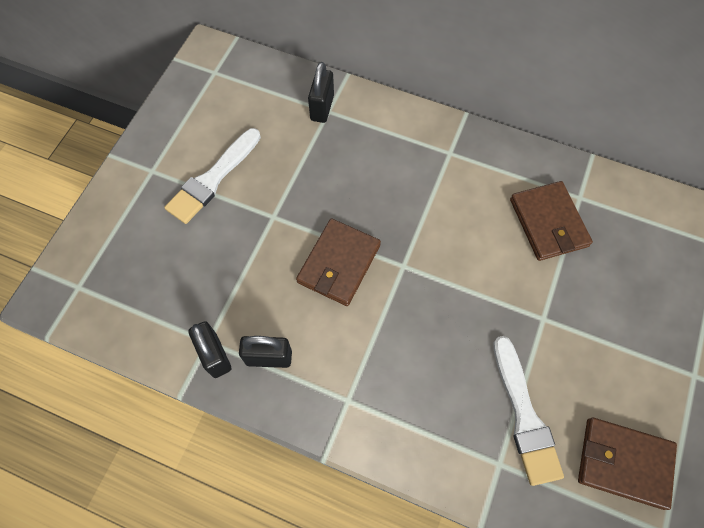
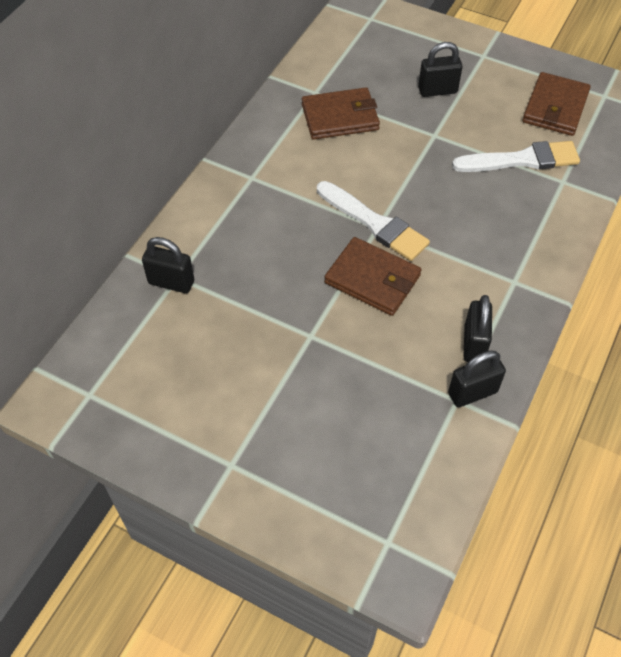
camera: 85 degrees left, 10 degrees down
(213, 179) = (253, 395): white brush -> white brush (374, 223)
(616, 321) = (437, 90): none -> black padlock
——
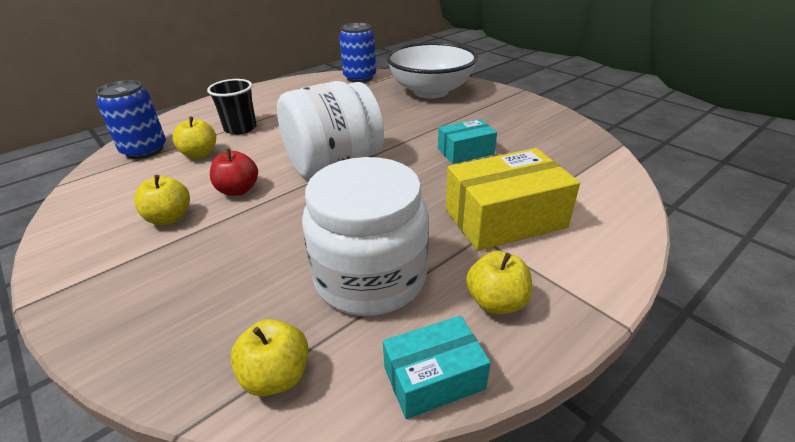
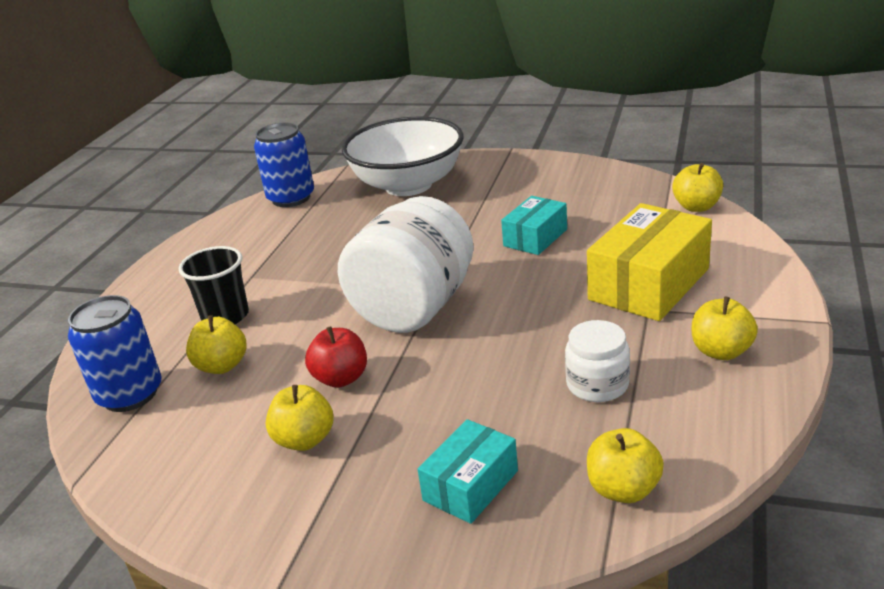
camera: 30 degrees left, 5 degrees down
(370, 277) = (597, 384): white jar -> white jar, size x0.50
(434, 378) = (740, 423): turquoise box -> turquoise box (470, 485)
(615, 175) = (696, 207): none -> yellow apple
——
> _Request_:
Above are the entries. Quote exactly the lines from the one bearing "camera: 30 degrees left, 5 degrees down" through the one bearing "(615, 175) = (696, 207): none -> yellow apple".

> _Written response_:
camera: 30 degrees left, 5 degrees down
(370, 277) = (597, 384): white jar -> white jar, size x0.50
(434, 378) = (740, 423): turquoise box -> turquoise box (470, 485)
(615, 175) = (696, 207): none -> yellow apple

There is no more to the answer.